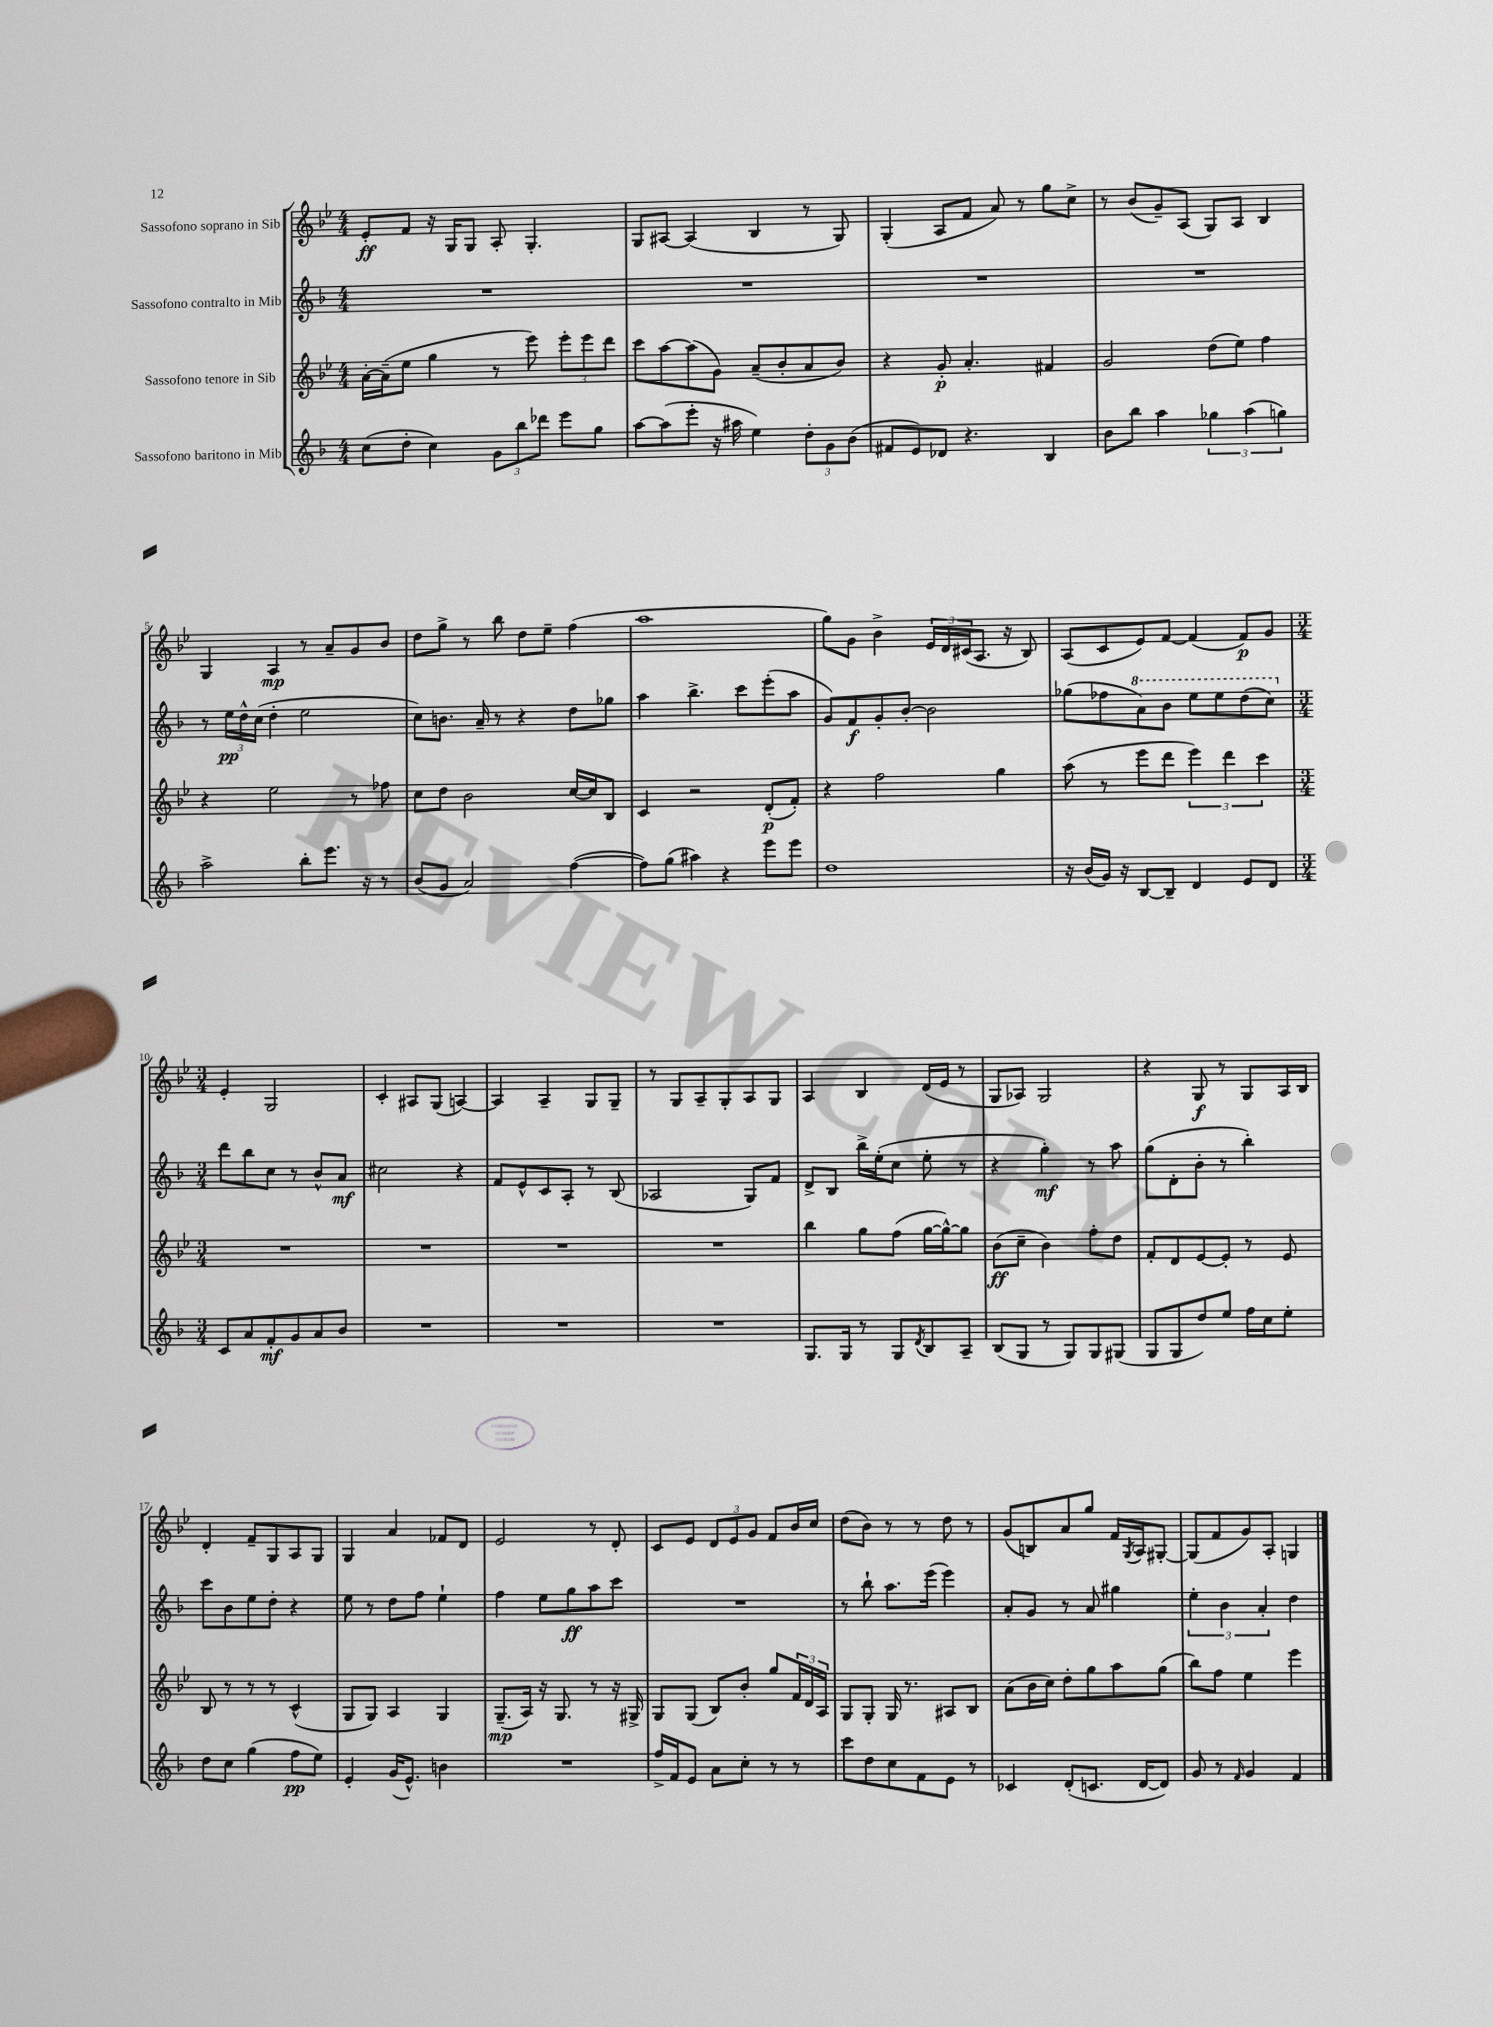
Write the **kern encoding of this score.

**kern	**dynam	**kern	**dynam	**kern	**dynam	**kern	**dynam
*part4	*part4	*part3	*part3	*part2	*part2	*part1	*part1
*staff4	*staff4	*staff3	*staff3	*staff2	*staff2	*staff1	*staff1
*I"Sassofono baritono in Mib	*	*I"Sassofono tenore in Sib	*	*I"Sassofono contralto in Mib	*	*I"Sassofono soprano in Sib	*
*clefG2	*	*clefG2	*	*clefG2	*	*clefG2	*
*k[b-]	*	*k[b-e-]	*	*k[b-]	*	*k[b-e-]	*
*M4/4	*	*M4/4	*	*M4/4	*	*M4/4	*
=1	=1	=1	=1	=1	=1	=1	=1
(8cc\L	.	[16a'\LL	.	1r	.	8e-'/L	ff
.	.	(16a~\J]	.	.	.	.	.
8dd'\J	.	8ee-\J	.	.	.	8f/J	.
4cc\)	.	4gg\	.	.	.	16r	.
.	.	.	.	.	.	16G/KL	.
.	.	.	.	.	.	8G/J	.
12g\L	.	8r	.	.	.	8A'/	.
12bb-\	.	.	.	.	.	.	.
.	.	8eee-\)	.	.	.	4.G'/	.
12ddd-X\J	.	.	.	.	.	.	.
8eee\L	.	12eee-'\L	.	.	.	.	.
.	.	12eee-\	.	.	.	.	.
8gg\J	.	.	.	.	.	.	.
.	.	12ddd\J	.	.	.	.	.
=2	=2	=2	=2	=2	=2	=2	=2
[8aa\L	.	8ccc\L	.	1r	.	8G/L	.
(8aa\]	.	[8aa\	.	.	.	[8A#X/J	.
8eee'\J	.	(8aa\]	.	.	.	(4A#/]	.
16r	.	8g\J)	.	.	.	.	.
16aa#X\	.	.	.	.	.	.	.
4ee\)	.	(8a~/L	.	.	.	4B-/	.
.	.	8b-'/	.	.	.	.	.
12dd'\L	.	8a/	.	.	.	8r	.
12g\	.	.	.	.	.	.	.
.	.	8b-/J)	.	.	.	8G/)	.
(12b-\J	.	.	.	.	.	.	.
=3	=3	=3	=3	=3	=3	=3	=3
8f#X/L	.	4r	.	1r	.	(4G'/	.
8e/)	.	.	.	.	.	.	.
8d-X/J	.	8g'/	p	.	.	8A/L	.
4.r	.	4.a'/	.	.	.	8f/J	.
.	.	.	.	.	.	8a/)	.
.	.	.	.	.	.	8r	.
4B-/	.	4f#X/	.	.	.	8gg\L	.
.	.	.	.	.	.	8cc^\J	.
=4	=4	=4	=4	=4	=4	=4	=4
8b-\L	.	2g/	.	1r	.	8r	.
8bb-\J	.	.	.	.	.	(8b-/L	.
4aa\	.	.	.	.	.	8g~/)	.
.	.	.	.	.	.	(8A/J	.
6gg-X\	.	(8dd\L	.	.	.	8G/L)	.
.	.	8ee-\J)	.	.	.	8A/J	.
(6aa\	.	.	.	.	.	.	.
.	.	4ff\	.	.	.	4B-/	.
6ggn\)	.	.	.	.	.	.	.
!!LO:LB:g=z
=5	=5	=5	=5	=5	=5	=5	=5
2aa^\	.	4r	.	8r	.	4G/	.
.	.	.	.	24ee\LL	pp	.	.
.	.	.	.	24dd^^\	.	.	.
.	.	.	.	(24cc\JJ	.	.	.
.	.	2ee-\	.	4dd'\	.	4A/	mp
8bb-'\L	.	.	.	2ee\	.	8r	.
8.eee\J	.	.	.	.	.	8a~/L	.
.	.	8r	.	.	.	8g/	.
16r	.	.	.	.	.	.	.
8r	.	8ff-X\	.	.	.	8b-/J	.
=6	=6	=6	=6	=6	=6	=6	=6
(8b-/L	.	8cc\L	.	8cc\L)	.	8dd\L	.
8g/J	.	8dd\J	.	8.bn\J	.	8gg^\J	.
2a/)	.	2b-\	.	.	.	8r	.
.	.	.	.	16a~/	.	.	.
.	.	.	.	8r	.	8bb-\	.
.	.	.	.	4r	.	8dd\L	.
.	.	.	.	.	.	8ee-~\J	.
([4ff\	.	[16cc/LL	.	8dd\L	.	(4ff\	.
.	.	16cc/J]	.	.	.	.	.
.	.	8B-/J	.	8gg-X\J	.	.	.
=7	=7	=7	=7	=7	=7	=7	=7
8ff\L])	.	4c/	.	4aa\	.	1aa	.
(8gg\J	.	.	.	.	.	.	.
4aa#X\)	.	2r	.	4.bb-^\	.	.	.
4r	.	.	.	.	.	.	.
.	.	.	.	8ccc\L	.	.	.
8eee\L	.	(8d'/L	p	(8eee'\	.	.	.
8eee\J	.	8f'/J)	.	8aa\J	.	.	.
=8	=8	=8	=8	=8	=8	=8	=8
1dd	.	4r	.	8g/L)	.	8gg\L)	.
.	.	.	.	8f/	f	8g\J	.
.	.	2ff\	.	8g'/	.	4b-^\	.
.	.	.	.	[8b-'/J	.	.	.
.	.	.	.	2b-\]	.	24e-/LL	.
.	.	.	.	.	.	24d/	.
.	.	.	.	.	.	(24c#X/J	.
.	.	.	.	.	.	8.A/J	.
.	.	4gg\	.	.	.	.	.
.	.	.	.	.	.	16r	.
.	.	.	.	.	.	8B-/)	.
=9	=9	=9	=9	=9	=9	=9	=9
16r	.	(8aa\	.	(8gg-X\L	.	(8A/L	.
(16b-/LL	.	.	.	.	.	.	.
16g/JJ)	.	8r	.	8ff-X\	.	8c/	.
16r	.	.	.	.	.	.	.
*	*	*	*	*8va	*	*	*
[8B-/L	.	8eee-\L	.	8aa\)	.	8e-/)	.
8B-~/J]	.	8ddd\J	.	8bb-\J	.	[8f/J	.
4d/	.	6eee-\)	.	8eee\L	.	(4f/]	.
.	.	.	.	8eee\	.	.	.
.	.	6ddd\	.	.	.	.	.
8e/L	.	.	.	(8ddd\	.	8f/L)	p
.	.	6ccc\	.	.	.	.	.
8d/J	.	.	.	8ccc\J)	.	8g/J	.
!!LO:LB:g=z
=10	=10	=10	=10	=10	=10	=10	=10
*M3/4	*	*M3/4	*	*M3/4	*	*M3/4	*
*	*	*	*	*X8va	*	*	*
8c/L	.	2.r	.	8ddd\L	.	4e-'/	.
8a/	.	.	.	8bb-\	.	.	.
8f'/	mf	.	.	8cc\J	.	2G/	.
8g/	.	.	.	8r	.	.	.
8a/	.	.	.	8b-^^/L	.	.	.
8b-/J	.	.	.	8a/J	mf	.	.
=11	=11	=11	=11	=11	=11	=11	=11
2.r	.	2.r	.	2cc#X\	.	4c'/	.
.	.	.	.	.	.	8A#X/L	.
.	.	.	.	.	.	(8G/J	.
.	.	.	.	4r	.	[4An/)	.
=12	=12	=12	=12	=12	=12	=12	=12
2.r	.	2.r	.	8f/L	.	4A/]	.
.	.	.	.	8e^^/	.	.	.
.	.	.	.	8c/	.	4A~/	.
.	.	.	.	8A'/J	.	.	.
.	.	.	.	8r	.	8G/L	.
.	.	.	.	(8B-/	.	8G~/J	.
=13	=13	=13	=13	=13	=13	=13	=13
2.r	.	2.r	.	2A-X/	.	8r	.
.	.	.	.	.	.	8G/L	.
.	.	.	.	.	.	8A~/	.
.	.	.	.	.	.	8G'/	.
.	.	.	.	8G/L)	.	8A/	.
.	.	.	.	8f/J	.	8G/J	.
=14	=14	=14	=14	=14	=14	=14	=14
8.G/L	.	4bb-\	.	8d^/L	.	4A/	.
.	.	.	.	8B-/J	.	.	.
16G/Jk	.	.	.	.	.	.	.
8r	.	8gg\L	.	16bb-^\LL	.	4B-/	.
.	.	.	.	(16ee'\J	.	.	.
8G/L	.	(8ff\J	.	8cc\J	.	.	.
8qd/	.	.	.	.	.	.	.
8B-/	.	[16gg\LL	.	8ee'\	.	(16d/LL	.
.	.	16gg^^\J_)	.	.	.	16e-/JJ	.
8A~/J	.	8gg\J]	.	8r	.	8r	.
=15	=15	=15	=15	=15	=15	=15	=15
(8B-/L	.	(8b-\L	ff	4r	.	8G/L	.
8G/J	.	8cc~\J	.	.	.	8A-X/J)	.
8r	.	4b-\)	.	4gg'\)	mf	2G/	.
8G/L)	.	.	.	.	.	.	.
8G/	.	8ff'\L	.	8r	.	.	.
(8G#X/J	.	8dd\J	.	8aa\	.	.	.
=16	=16	=16	=16	=16	=16	=16	=16
8G/L	.	8f'/L	.	(8gg\L	.	4r	.
8G/	.	8d/	.	8d'\	.	.	.
8dd/)	.	[8e-/	.	8b-'\J	.	8G/	f
8ee/J	.	8e-'/J]	.	8r	.	8r	.
16ff\LL	.	8r	.	4bb-'\)	.	8G/L	.
16cc\J	.	.	.	.	.	.	.
8ee'\J	.	8e-/	.	.	.	16A/L	.
.	.	.	.	.	.	16B-/JJ	.
!!LO:LB:g=z
=17	=17	=17	=17	=17	=17	=17	=17
8dd\L	.	8B-/	.	8ccc\L	.	4d'/	.
8cc\J	.	8r	.	8b-\	.	.	.
(4gg\	.	8r	.	8ee\	.	8f~/L	.
.	.	8r	.	8dd'\J	.	8G/	.
8ff\L	pp	(4c^^/	.	4r	.	8A/	.
8ee\J)	.	.	.	.	.	8G/J	.
=18	=18	=18	=18	=18	=18	=18	=18
4e'/	.	8G/L	.	8ee\	.	4G/	.
.	.	8G/J)	.	8r	.	.	.
(16g/KL	.	4A/	.	8dd\L	.	4a/	.
8.e^^/J)	.	.	.	.	.	.	.
.	.	.	.	8ff\J	.	.	.
4bn\	.	4G/	.	4ee`\	.	8f-X/L	.
.	.	.	.	.	.	8d/J	.
=19	=19	=19	=19	=19	=19	=19	=19
2.r	.	(8.G~/L	mp	4ff\	.	2e-/	.
.	.	16A/Jk)	.	.	.	.	.
.	.	16r	.	8ee\L	.	.	.
.	.	8.G/	.	.	.	.	.
.	.	.	.	8gg\	ff	.	.
.	.	8r	.	8aa\	.	8r	.
.	.	16r	.	8ccc\J	.	8d'/	.
.	.	16G#X^/	.	.	.	.	.
=20	=20	=20	=20	=20	=20	=20	=20
16ff^/LL	.	8G/L	.	2.r	.	8c/L	.
16f/J	.	.	.	.	.	.	.
8e/J	.	(8G/J	.	.	.	8e-/J	.
8a\L	.	8B-/L)	.	.	.	12d/L	.
.	.	.	.	.	.	12e-/	.
8cc'\J	.	8b-'/J	.	.	.	.	.
.	.	.	.	.	.	12g/J	.
8r	.	8gg/L	.	.	.	8f/L	.
8r	.	24f/L	.	.	.	16b-/L	.
.	.	24d/	.	.	.	.	.
.	.	.	.	.	.	16cc/JJ	.
.	.	24A/JJ	.	.	.	.	.
=21	=21	=21	=21	=21	=21	=21	=21
8ccc\L	.	8G/L	.	8r	.	(8dd\L	.
8dd\	.	8G'/J	.	8bb-`\	.	8b-\J)	.
8cc\	.	16G/	.	8.aa\L	.	8r	.
.	.	8.r	.	.	.	.	.
8f\	.	.	.	.	.	8r	.
.	.	.	.	(16eee\Jk	.	.	.
8e\J	.	8A#X/L	.	4eee\)	.	8dd\	.
8r	.	8B-/J	.	.	.	8r	.
=22	=22	=22	=22	=22	=22	=22	=22
4c-X/	.	(8a\L	.	8a'/L	.	(8g/L	.
.	.	16b-\L	.	8g/J	.	8Bn/)	.
.	.	16cc\JJ)	.	.	.	.	.
(8d'/L	.	8dd'\L	.	8r	.	8a/	.
8.cn/J	.	8gg\	.	8a/	.	8gg/J	.
.	.	8aa\	.	4gg#X\	.	16f/LL	.
.	.	.	.	.	.	8qG/	.
[16d/KL	.	.	.	.	.	16A/J	.
8d/J])	.	(8gg\J	.	.	.	[8G#X'/J	.
=23	=23	=23	=23	=23	=23	=23	=23
8g/	.	8bb-\L)	.	6ee'\	.	(8G#/L]	.
8r	.	8ff\J	.	.	.	8f/	.
.	.	.	.	6b-\	.	.	.
16qqf/	.	.	.	.	.	.	.
4g/	.	4ee-\	.	.	.	8g/)	.
.	.	.	.	6a'/	.	.	.
.	.	.	.	.	.	8A'/J	.
4f/	.	4eee-\	.	4dd\	.	4Gn/	.
==	==	==	==	==	==	==	==
*-	*-	*-	*-	*-	*-	*-	*-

※

- _说明与要求_: 请找出上方各行中所有含有字符串“kern”的行，并将这些行逐一照录。匹配时区分大小写。

- _练习答案_:
Write the **kern encoding of this score.
**kern	**dynam	**kern	**dynam	**kern	**dynam	**kern	**dynam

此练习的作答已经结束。